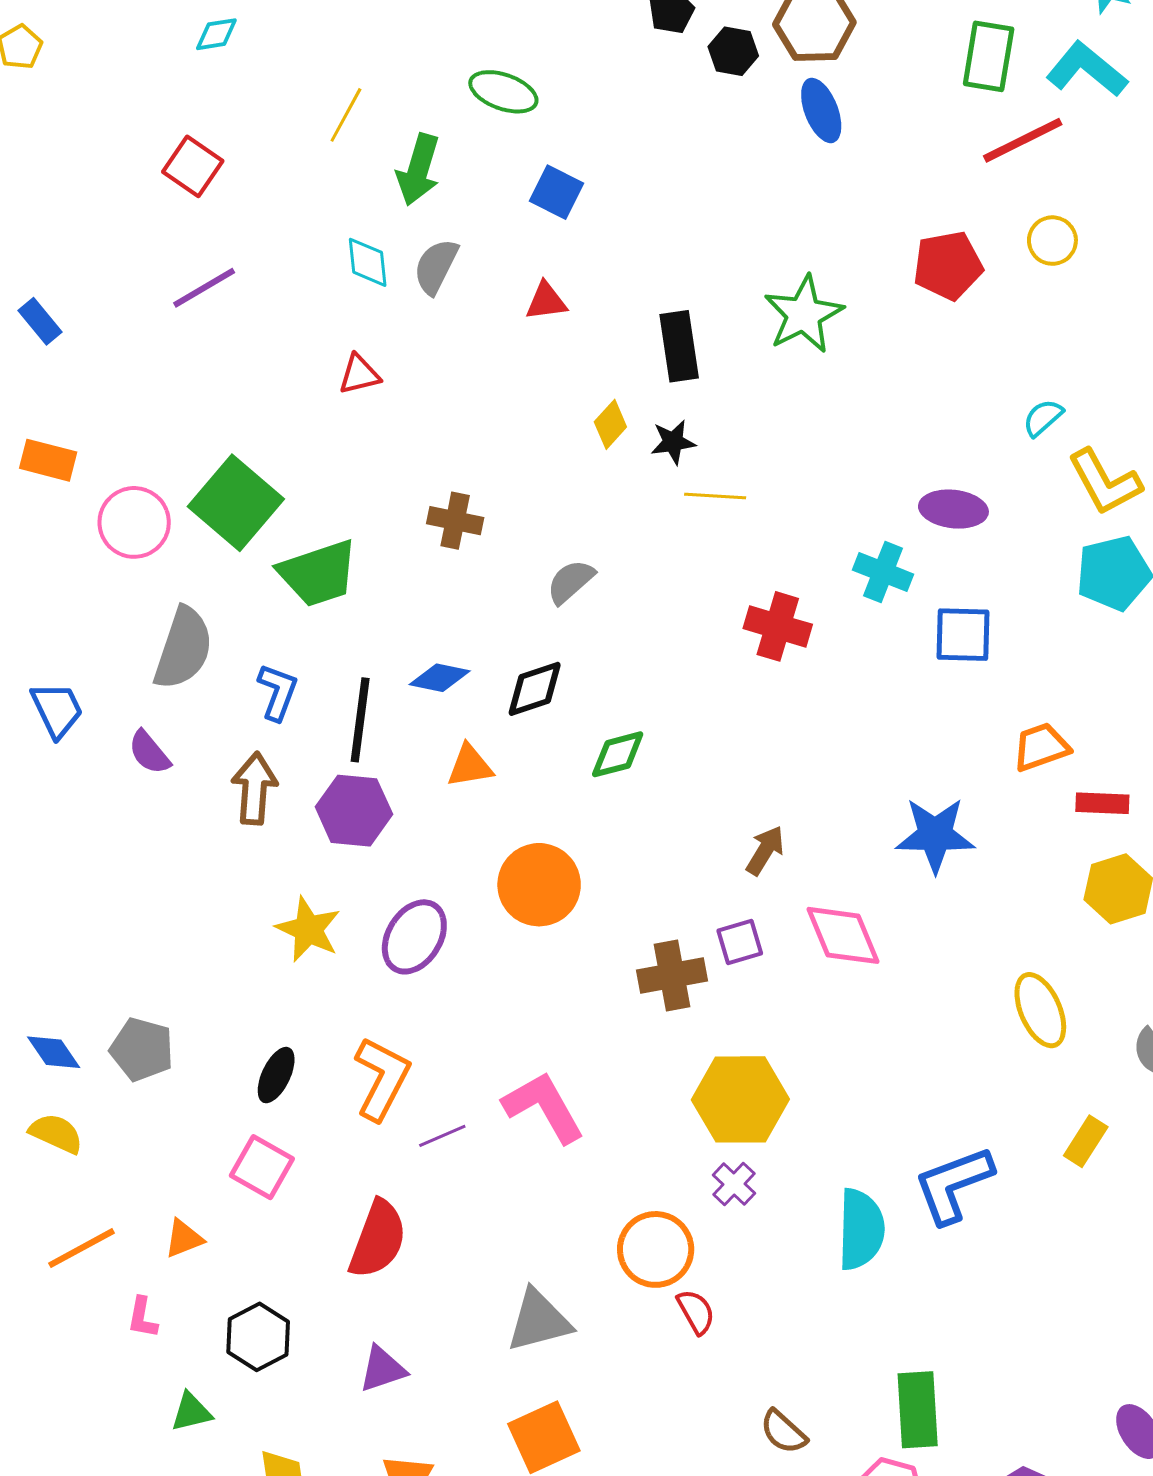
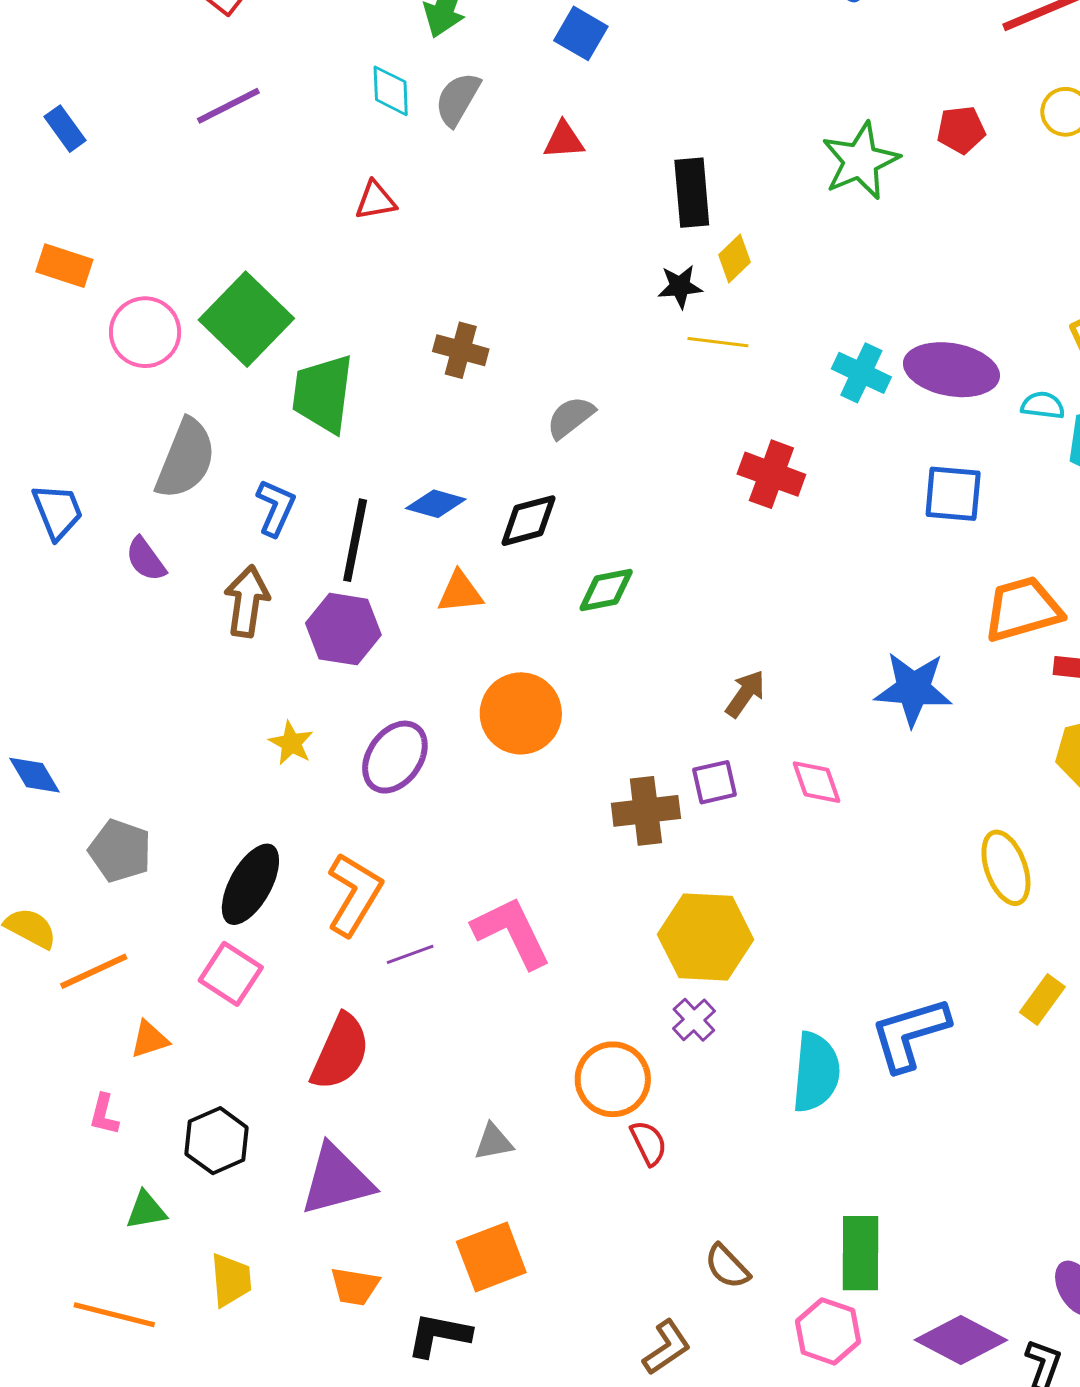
red pentagon: (948, 265) -> (961, 130), size x0.7
green star: (804, 314) -> (860, 161), moved
cyan semicircle: (1043, 418) -> (1043, 405), moved, turned 45
yellow diamond: (610, 424) -> (735, 258), moved
purple ellipse: (953, 509) -> (951, 370), size x1.4
cyan cross: (883, 572) -> (861, 373), moved
green trapezoid: (318, 573) -> (323, 394), turned 112
orange trapezoid: (1041, 747) -> (1023, 609), size x1.4
yellow star: (308, 929) -> (291, 743), size x0.7
pink diamond: (843, 935) -> (817, 782), size x0.7
blue diamond: (54, 1052) -> (35, 775), moved
black ellipse: (276, 1075) -> (250, 884), size x1.5
orange line: (81, 1248) -> (94, 971), moved
gray triangle: (539, 1321) -> (494, 1142), size x0.6
purple triangle: (382, 1369) -> (337, 1180), size x1.6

* _Task brief_: Only the pictures are to be left out; write out all the other data exactly.

* _Result of the exercise_:
red pentagon: (948, 265) -> (961, 130), size x0.7
green star: (804, 314) -> (860, 161), moved
cyan semicircle: (1043, 418) -> (1043, 405), moved, turned 45
yellow diamond: (610, 424) -> (735, 258), moved
purple ellipse: (953, 509) -> (951, 370), size x1.4
cyan cross: (883, 572) -> (861, 373), moved
green trapezoid: (318, 573) -> (323, 394), turned 112
orange trapezoid: (1041, 747) -> (1023, 609), size x1.4
yellow star: (308, 929) -> (291, 743), size x0.7
pink diamond: (843, 935) -> (817, 782), size x0.7
blue diamond: (54, 1052) -> (35, 775), moved
black ellipse: (276, 1075) -> (250, 884), size x1.5
orange line: (81, 1248) -> (94, 971), moved
gray triangle: (539, 1321) -> (494, 1142), size x0.6
purple triangle: (382, 1369) -> (337, 1180), size x1.6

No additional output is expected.